Problem to work on =
Output the records below verbatim, minus the pictures.

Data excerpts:
──────

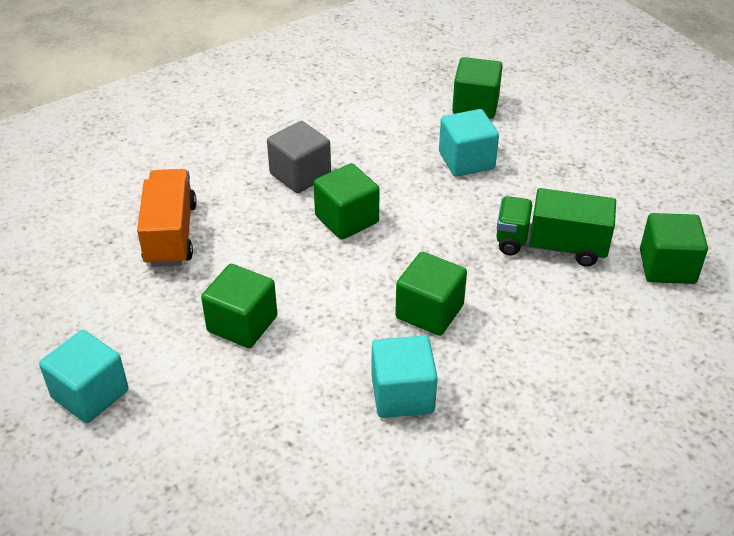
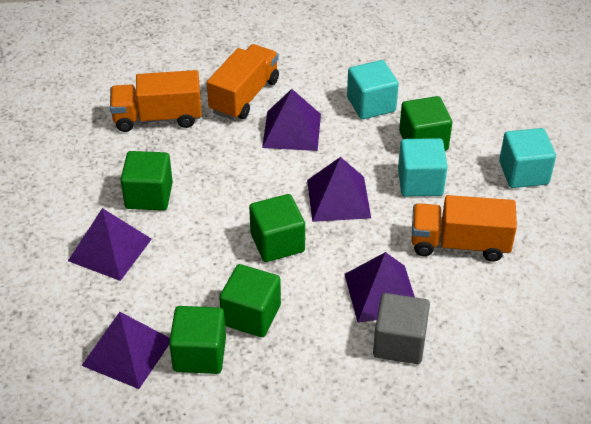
green truck: 1 -> 0
orange truck: 1 -> 3
purple pyramid: 0 -> 5

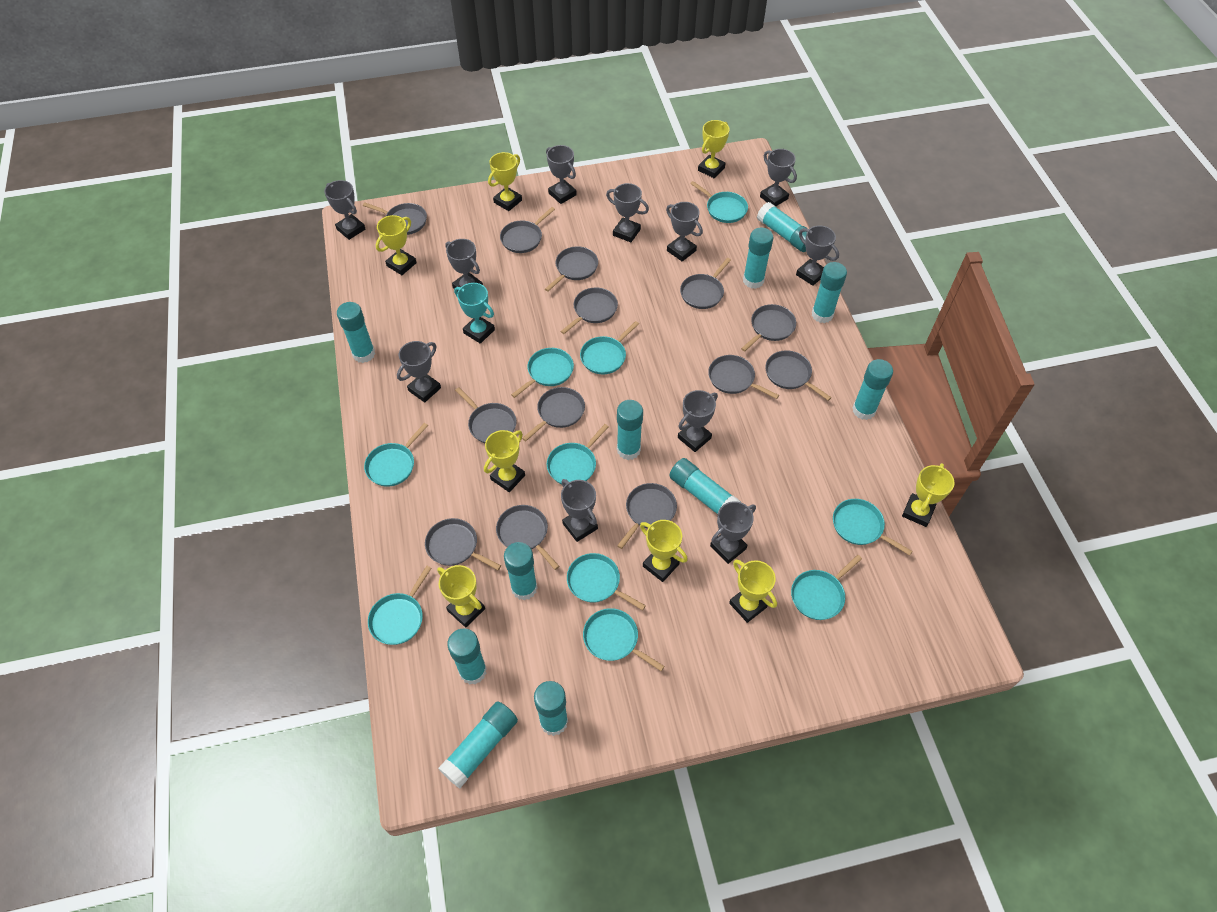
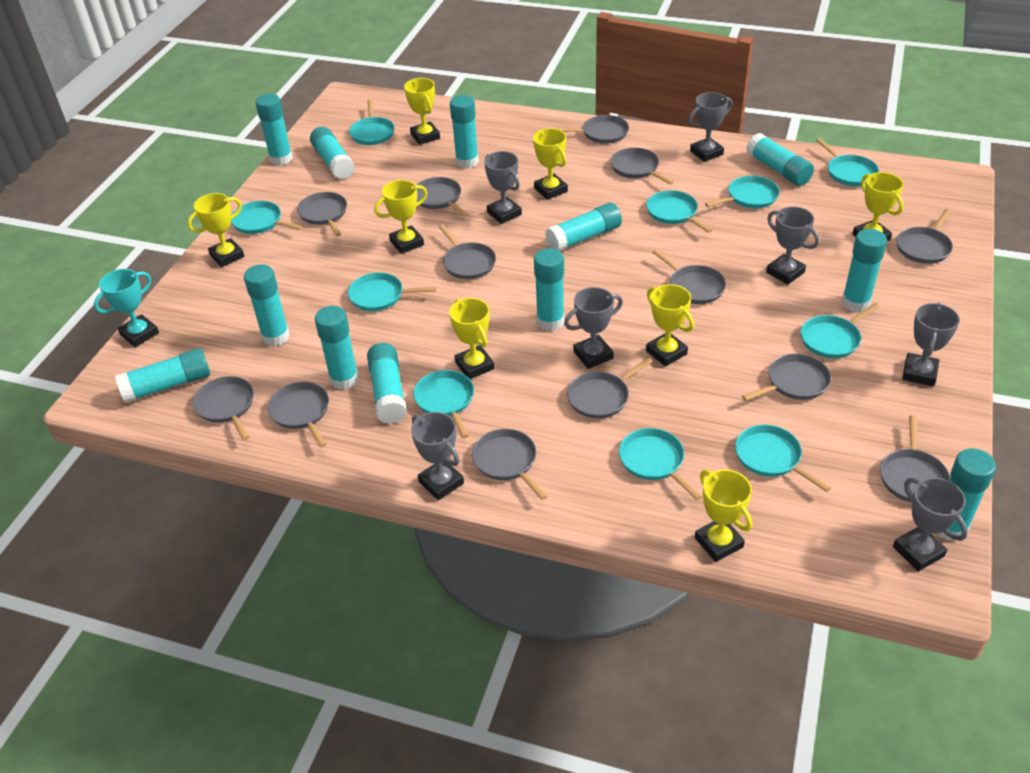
grey trophy: 11 -> 7
turquoise glue stick: 11 -> 12

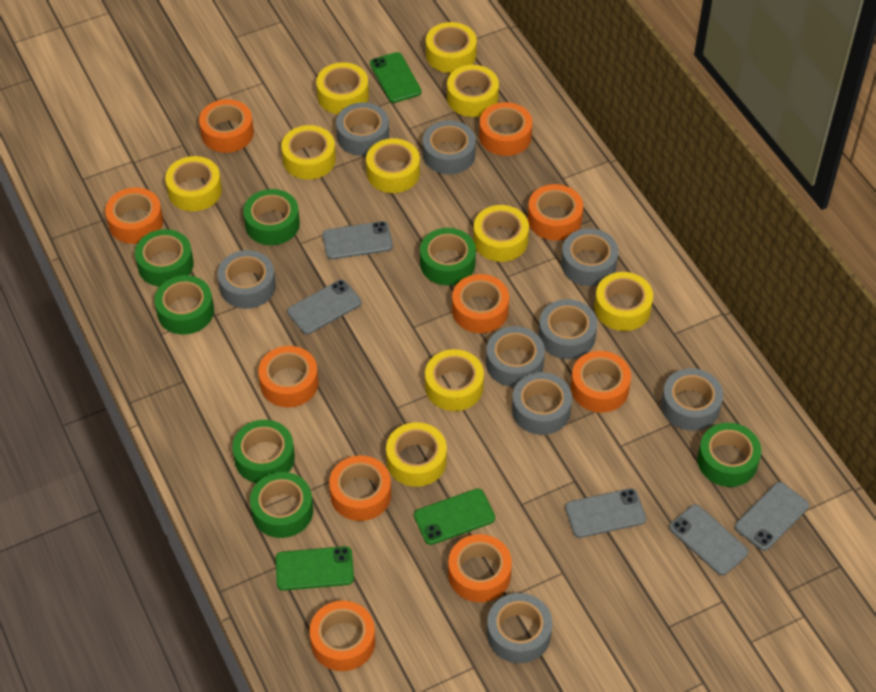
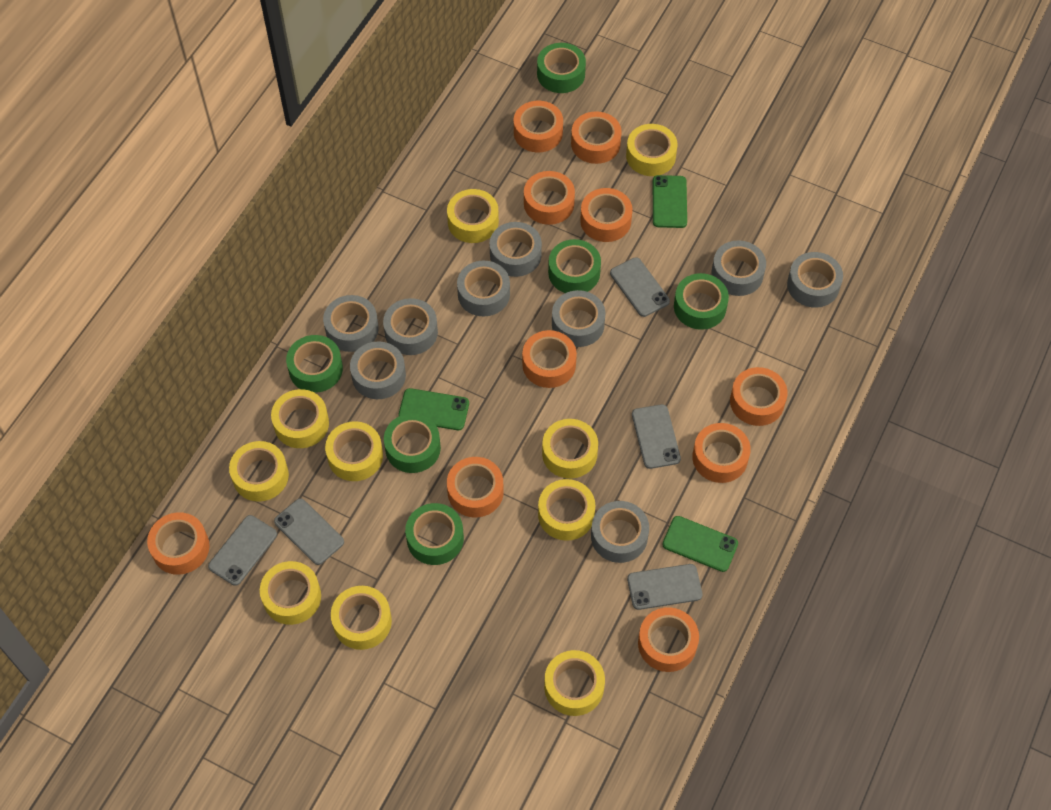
green tape: 7 -> 6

──────

Written response =
green truck: 1 -> 0
orange truck: 1 -> 3
purple pyramid: 0 -> 5

grey trophy: 11 -> 7
turquoise glue stick: 11 -> 12

green tape: 7 -> 6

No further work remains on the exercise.